What this task involves: Below is a set of records, and all of them should be retyped exactly, minus the pictures.

(Stored data)
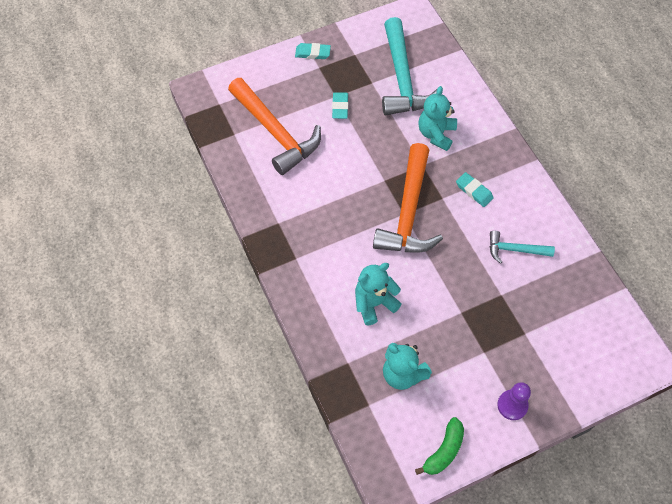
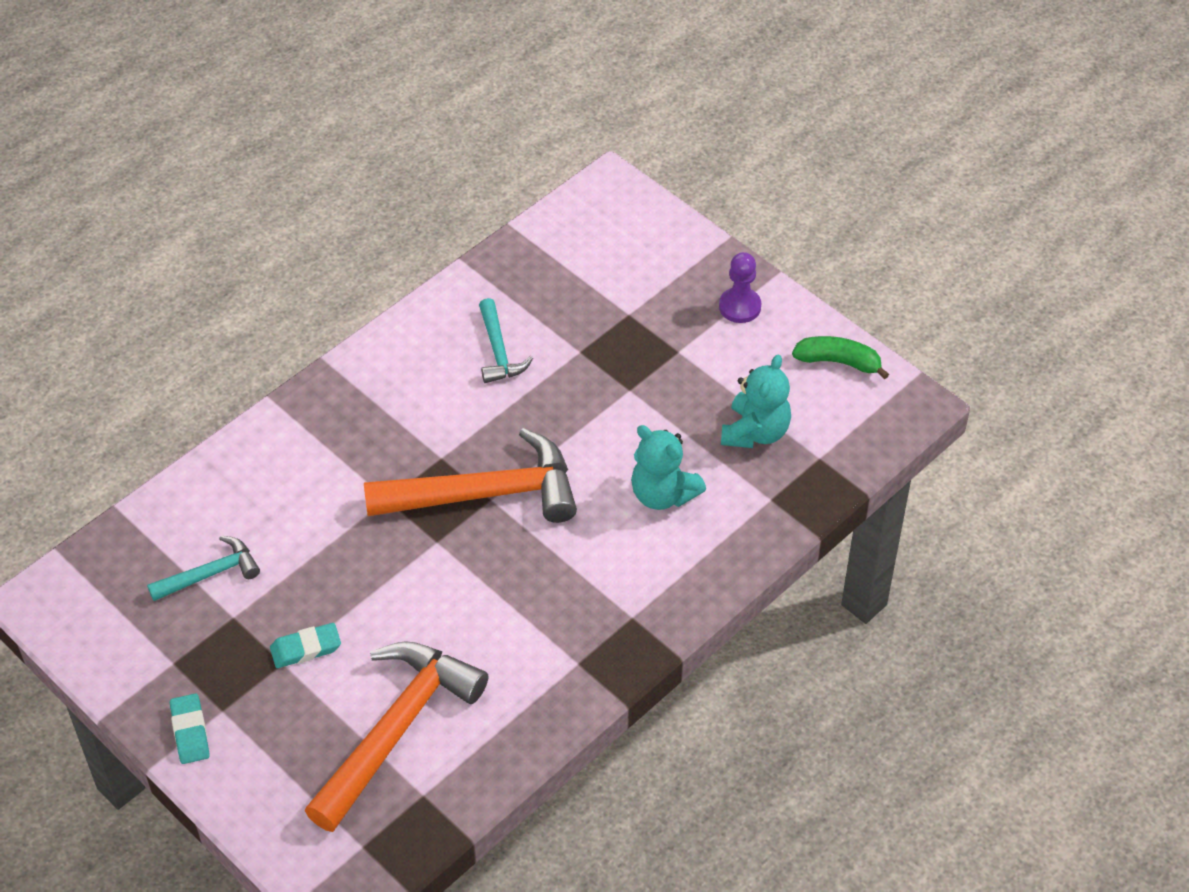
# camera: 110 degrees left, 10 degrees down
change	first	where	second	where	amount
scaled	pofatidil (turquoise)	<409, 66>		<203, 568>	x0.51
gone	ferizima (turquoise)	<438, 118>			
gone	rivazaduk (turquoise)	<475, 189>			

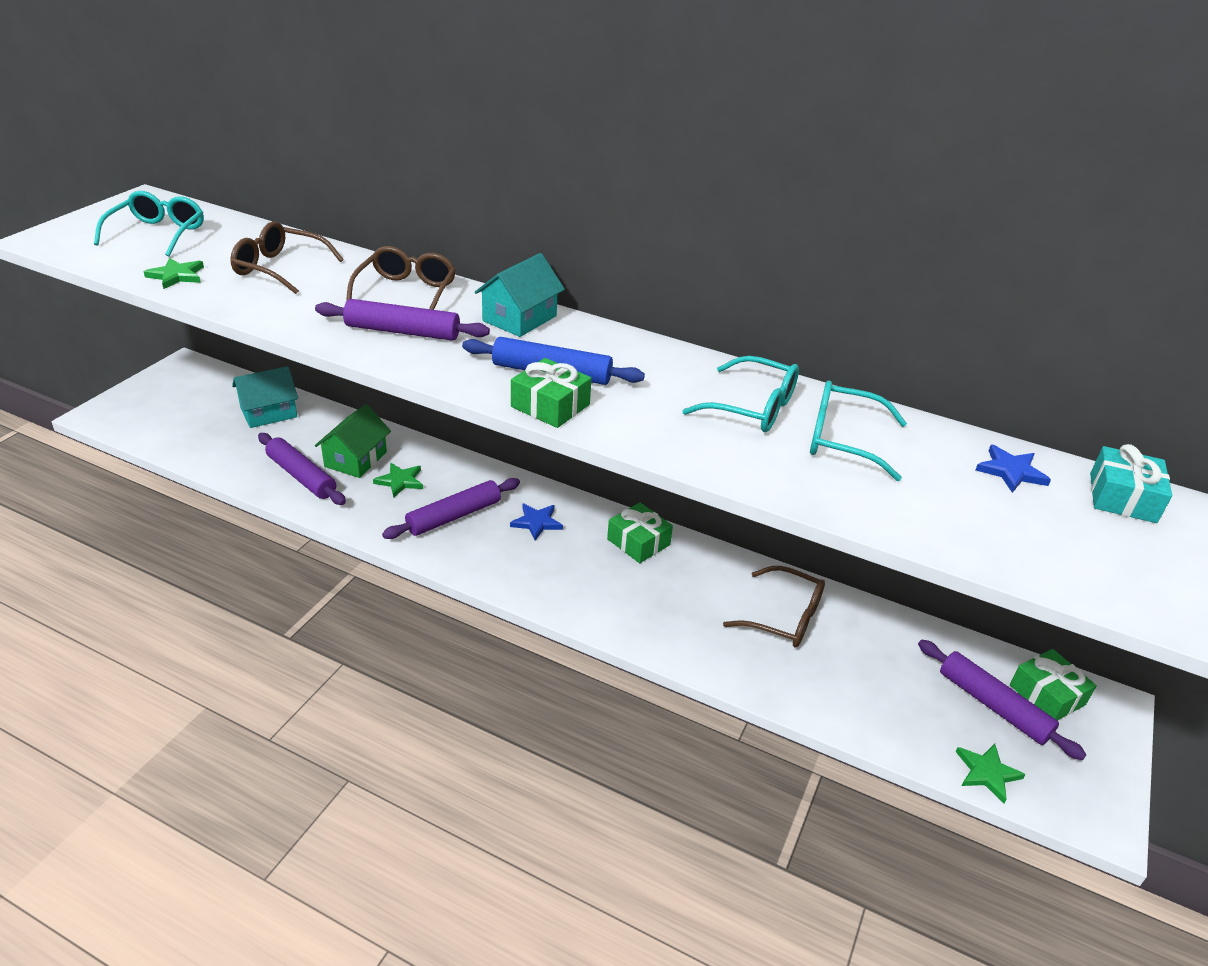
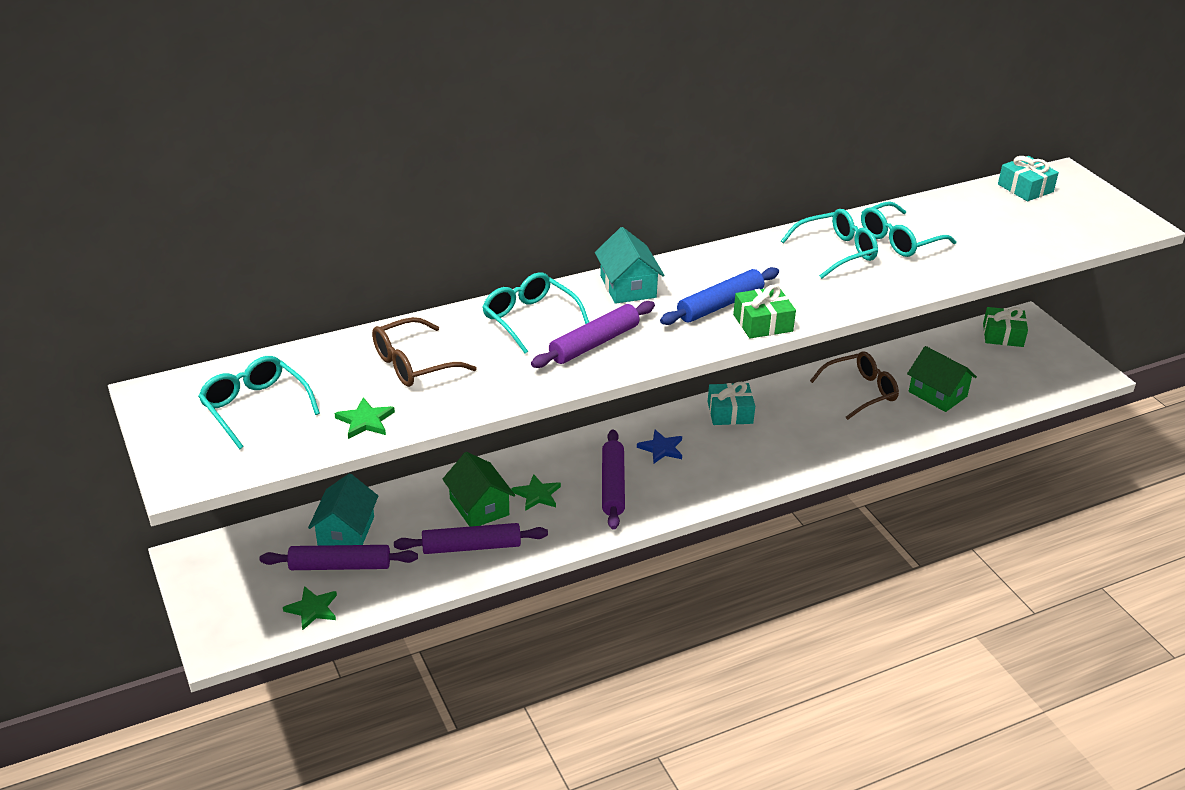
# camera: 50 degrees left, 0 degrees up
change	first	where	second	where	amount
repainted	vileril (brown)	<401, 278>	vileril (turquoise)	<535, 313>	
gone	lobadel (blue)	<1013, 469>			
repainted	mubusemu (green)	<640, 532>	mubusemu (turquoise)	<731, 403>	
shifted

Solution to this exercise:
# camera: 110 degrees left, 10 degrees down
change	first	where	second	where	amount
scaled	pofatidil (turquoise)	<409, 66>		<203, 568>	x0.51
gone	ferizima (turquoise)	<438, 118>			
gone	rivazaduk (turquoise)	<475, 189>			

# camera: 50 degrees left, 0 degrees up
change	first	where	second	where	amount
repainted	vileril (brown)	<401, 278>	vileril (turquoise)	<535, 313>	
gone	lobadel (blue)	<1013, 469>			
repainted	mubusemu (green)	<640, 532>	mubusemu (turquoise)	<731, 403>	
shifted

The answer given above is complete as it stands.